TASK OBJECTIVE
Would you return every entry below without a single difference?

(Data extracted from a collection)

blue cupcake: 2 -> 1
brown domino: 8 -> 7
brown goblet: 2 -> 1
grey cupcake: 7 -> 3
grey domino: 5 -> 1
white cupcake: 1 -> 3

OUTPUT
blue cupcake: 2 -> 1
brown domino: 8 -> 7
brown goblet: 2 -> 1
grey cupcake: 7 -> 3
grey domino: 5 -> 1
white cupcake: 1 -> 3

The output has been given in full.